== Given data

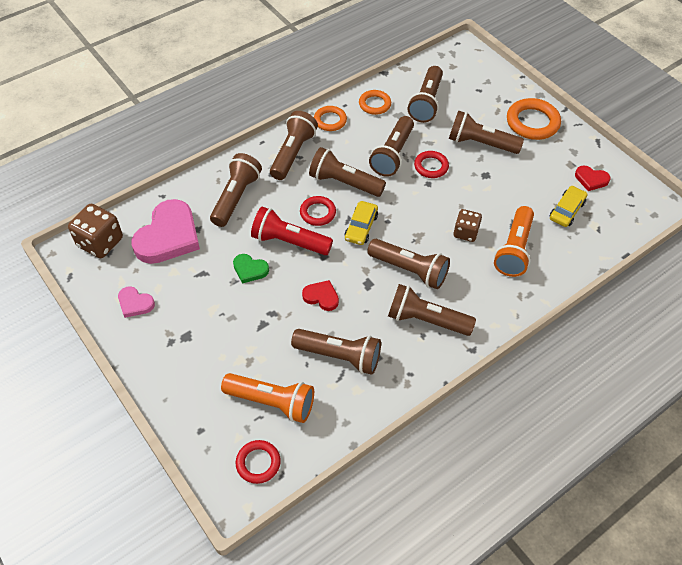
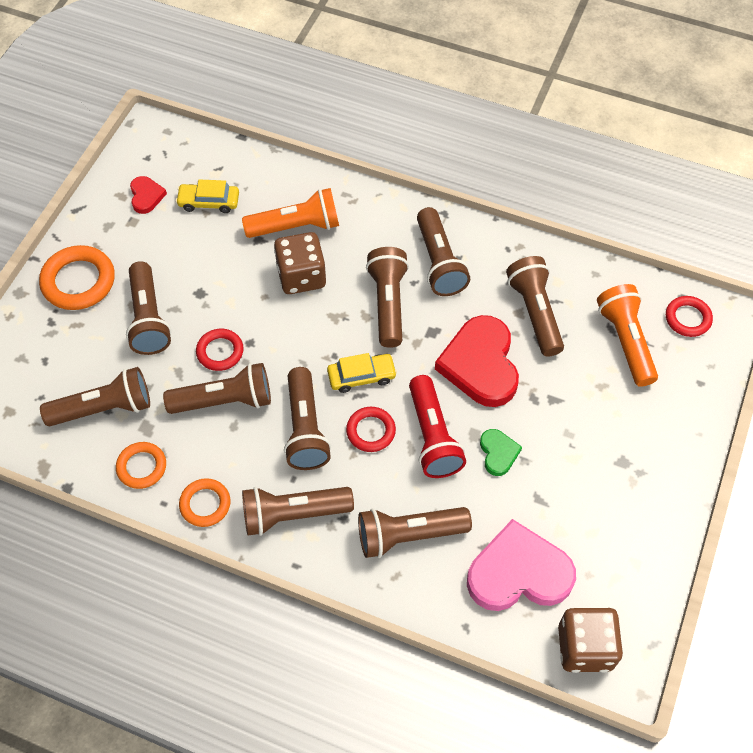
camera: 120 degrees left, 5 degrees up
(135, 303) = (628, 542): pink heart -> none
(321, 297) = (480, 364): red heart -> red heart, size x2.08
(465, 232) = (301, 276): brown dice -> brown dice, size x1.56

====

### Action item
I would like the data copied exactly as it stands, with no pictures included.

### Result of this exercise
camera: 120 degrees left, 5 degrees up
(135, 303) = (628, 542): pink heart -> none
(321, 297) = (480, 364): red heart -> red heart, size x2.08
(465, 232) = (301, 276): brown dice -> brown dice, size x1.56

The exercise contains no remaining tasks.